▶ Supplied data:
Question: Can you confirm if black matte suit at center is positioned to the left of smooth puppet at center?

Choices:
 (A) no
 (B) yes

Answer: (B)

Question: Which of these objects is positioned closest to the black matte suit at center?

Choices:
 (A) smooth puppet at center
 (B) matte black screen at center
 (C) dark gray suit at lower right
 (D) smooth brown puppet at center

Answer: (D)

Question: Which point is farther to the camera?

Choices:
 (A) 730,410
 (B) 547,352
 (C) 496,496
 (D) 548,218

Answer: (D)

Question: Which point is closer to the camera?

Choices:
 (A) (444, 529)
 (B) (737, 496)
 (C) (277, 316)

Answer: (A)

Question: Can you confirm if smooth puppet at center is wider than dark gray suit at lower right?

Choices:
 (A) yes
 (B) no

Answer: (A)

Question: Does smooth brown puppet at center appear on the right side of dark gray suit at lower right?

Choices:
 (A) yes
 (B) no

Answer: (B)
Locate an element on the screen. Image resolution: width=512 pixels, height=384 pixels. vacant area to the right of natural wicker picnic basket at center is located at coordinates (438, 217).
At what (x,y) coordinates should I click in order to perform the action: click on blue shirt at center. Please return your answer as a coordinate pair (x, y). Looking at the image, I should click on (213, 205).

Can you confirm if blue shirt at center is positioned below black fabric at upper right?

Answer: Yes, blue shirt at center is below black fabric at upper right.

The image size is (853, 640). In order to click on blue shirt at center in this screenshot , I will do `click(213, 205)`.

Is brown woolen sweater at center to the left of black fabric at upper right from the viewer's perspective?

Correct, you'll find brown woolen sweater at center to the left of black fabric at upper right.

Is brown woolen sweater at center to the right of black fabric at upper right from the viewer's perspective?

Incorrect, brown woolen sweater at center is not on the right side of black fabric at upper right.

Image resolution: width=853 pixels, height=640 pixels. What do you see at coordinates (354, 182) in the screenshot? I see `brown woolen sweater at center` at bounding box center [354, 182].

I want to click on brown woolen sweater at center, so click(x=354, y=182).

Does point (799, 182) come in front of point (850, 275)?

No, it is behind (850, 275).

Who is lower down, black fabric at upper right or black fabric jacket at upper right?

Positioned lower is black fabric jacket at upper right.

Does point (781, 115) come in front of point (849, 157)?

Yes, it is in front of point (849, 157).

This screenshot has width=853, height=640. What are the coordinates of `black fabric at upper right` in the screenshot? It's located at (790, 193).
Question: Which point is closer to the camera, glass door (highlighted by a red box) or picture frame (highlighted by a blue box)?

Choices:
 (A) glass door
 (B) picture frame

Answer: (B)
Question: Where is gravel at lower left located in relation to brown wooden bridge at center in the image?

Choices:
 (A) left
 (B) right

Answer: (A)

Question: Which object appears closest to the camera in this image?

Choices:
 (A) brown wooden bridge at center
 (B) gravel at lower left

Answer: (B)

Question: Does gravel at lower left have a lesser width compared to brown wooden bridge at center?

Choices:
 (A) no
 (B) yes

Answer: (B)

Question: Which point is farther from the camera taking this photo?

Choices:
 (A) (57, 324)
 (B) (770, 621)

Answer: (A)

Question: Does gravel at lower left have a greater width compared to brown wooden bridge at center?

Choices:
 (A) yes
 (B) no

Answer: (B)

▶ Exercise instructions: Can you rewrite the lines from the one containing "Yes, it is in front of point (849, 157)." through the one containing "Question: Which point is closer to the camera, glass", inclusive, as a numbered list with the blank lines dropped?

▶ Reply to the exercise:
1. Yes, it is in front of point (849, 157).
2. This screenshot has width=853, height=640. What are the coordinates of `black fabric at upper right` in the screenshot? It's located at (790, 193).
3. Question: Which point is closer to the camera, glass door (highlighted by a red box) or picture frame (highlighted by a blue box)?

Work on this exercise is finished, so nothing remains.